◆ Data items
[Start of section]

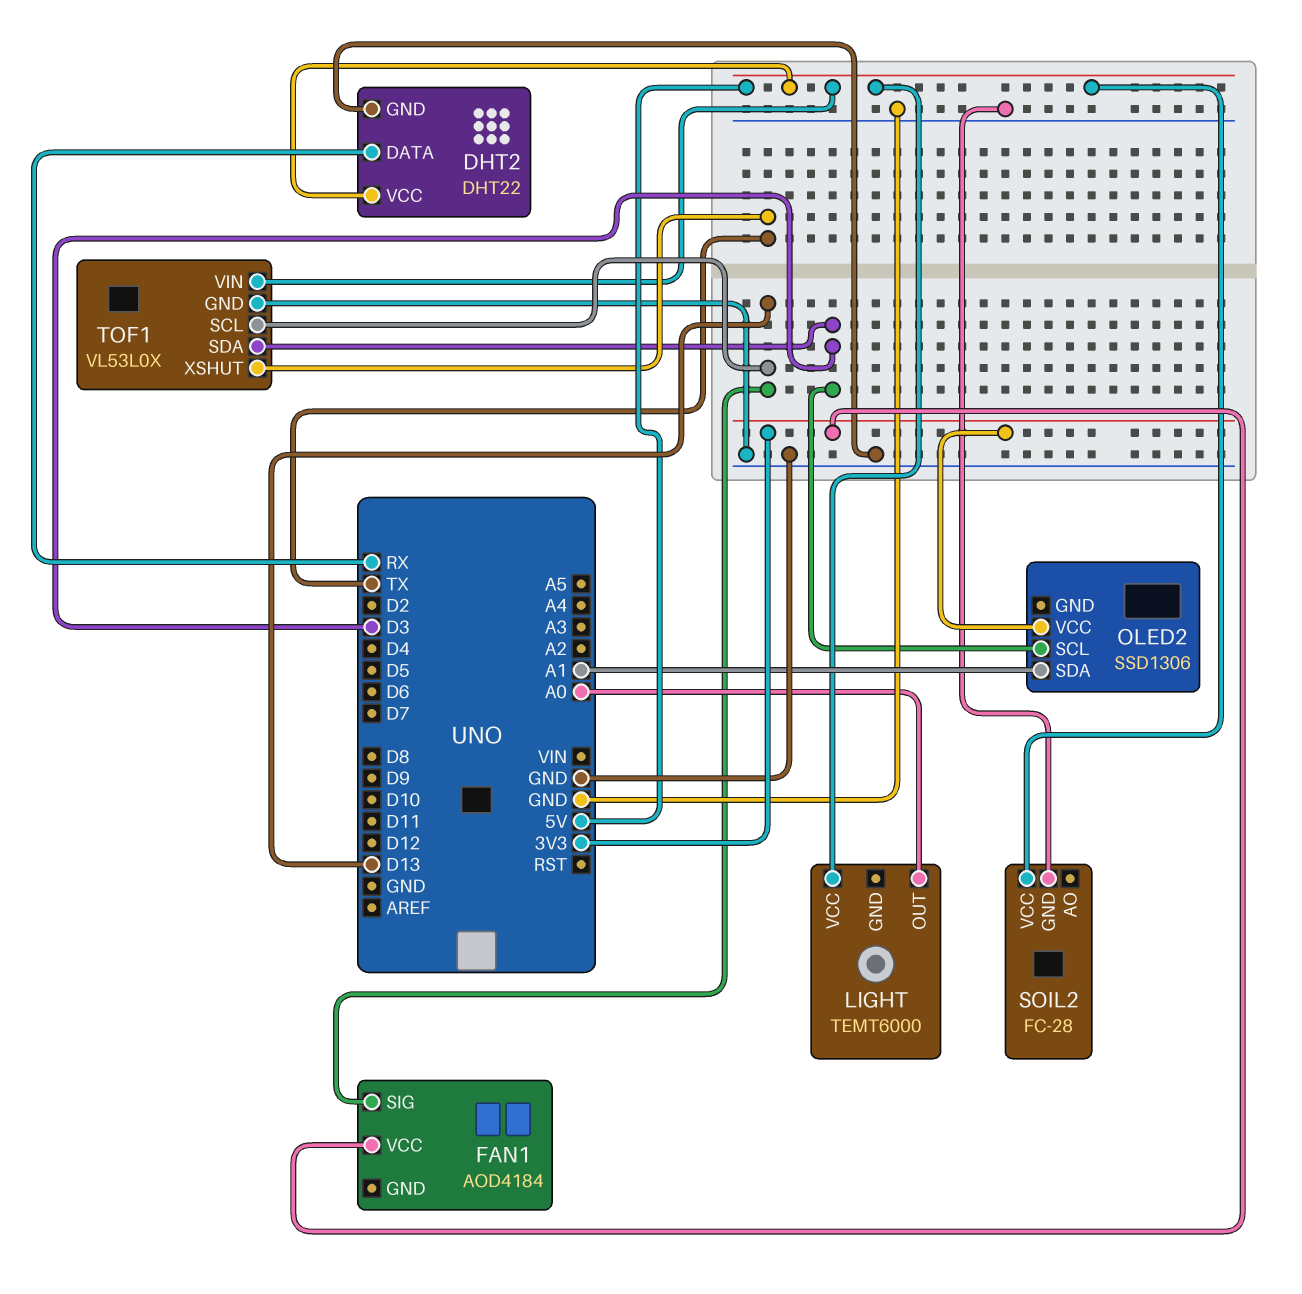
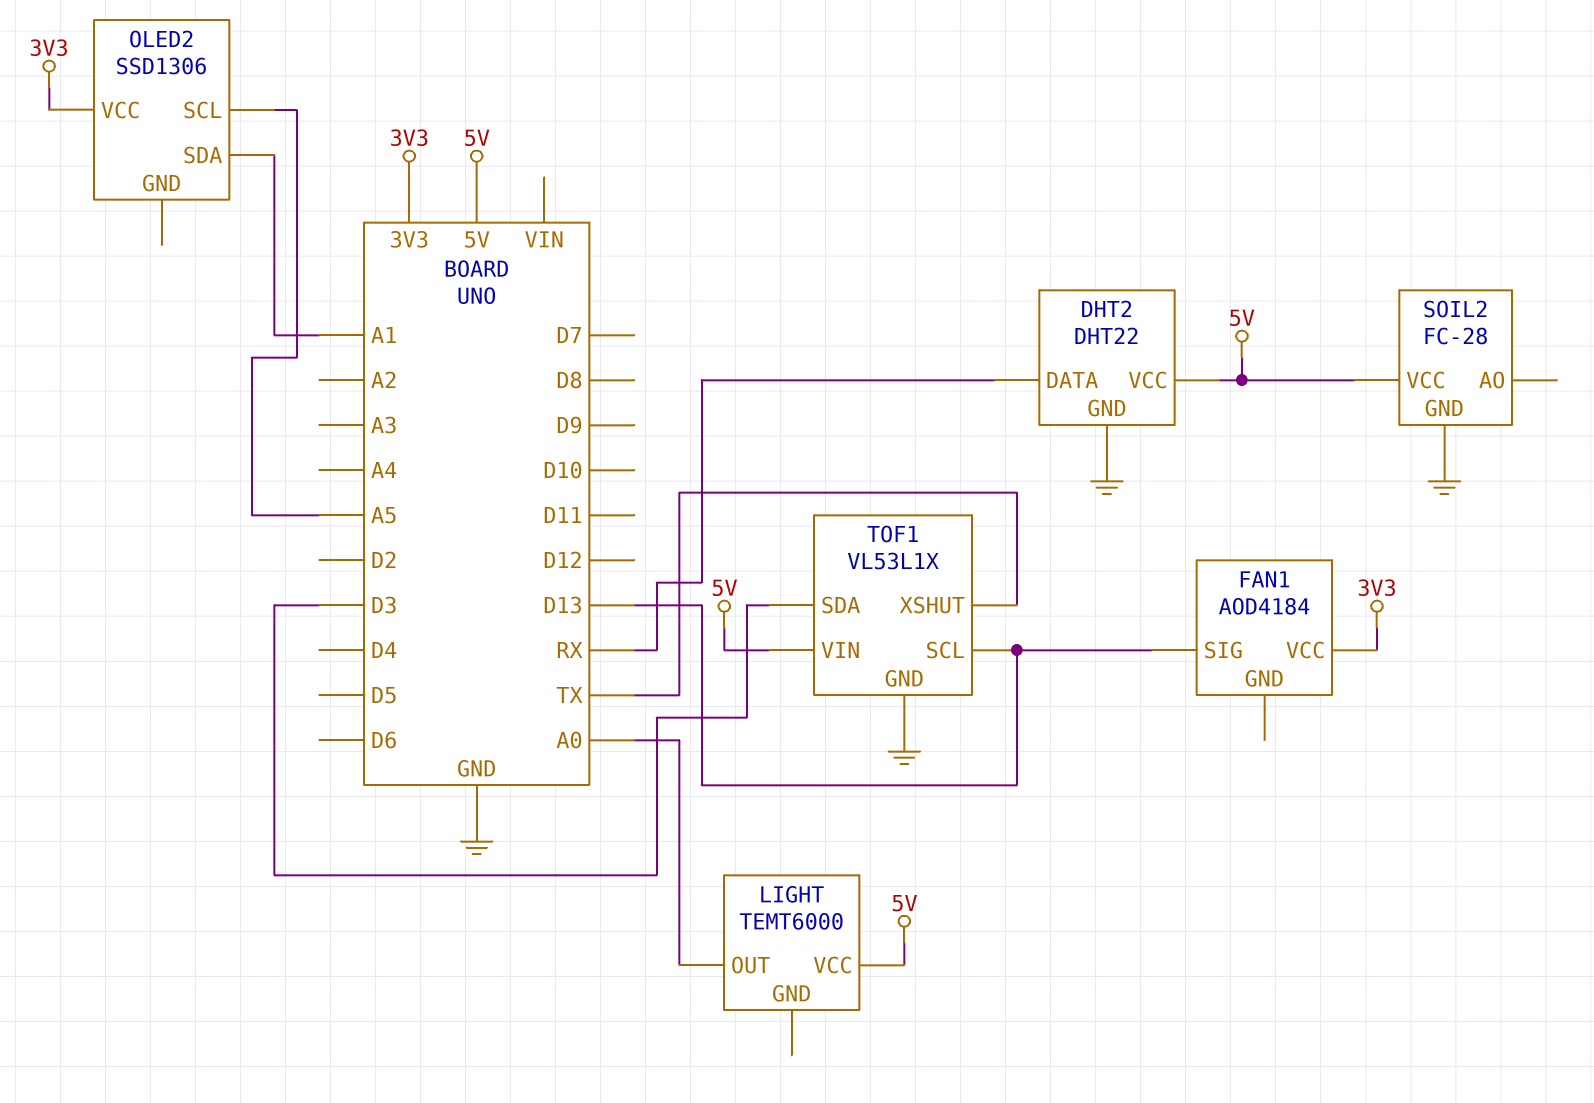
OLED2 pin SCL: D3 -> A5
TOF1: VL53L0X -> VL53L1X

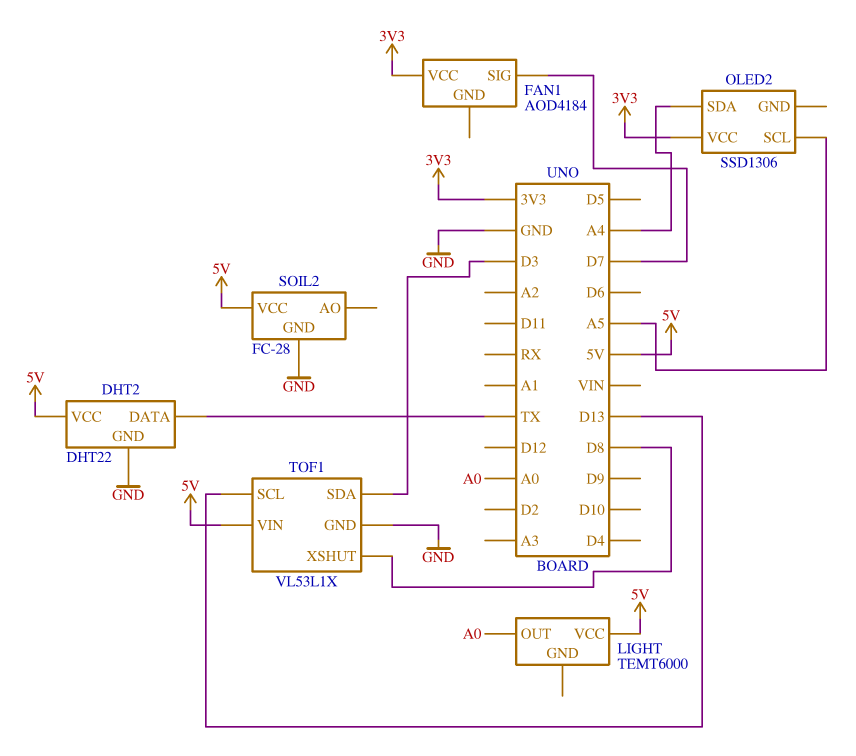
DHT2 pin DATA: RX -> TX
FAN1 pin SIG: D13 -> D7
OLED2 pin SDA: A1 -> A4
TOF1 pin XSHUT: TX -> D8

[End of section]

◆ YOUR GOAL
Restate each entry word for word. Omit every picture.

◆ SOLUTION FOR THIS EXERCISE
OLED2 pin SCL: D3 -> A5
TOF1: VL53L0X -> VL53L1X

DHT2 pin DATA: RX -> TX
FAN1 pin SIG: D13 -> D7
OLED2 pin SDA: A1 -> A4
TOF1 pin XSHUT: TX -> D8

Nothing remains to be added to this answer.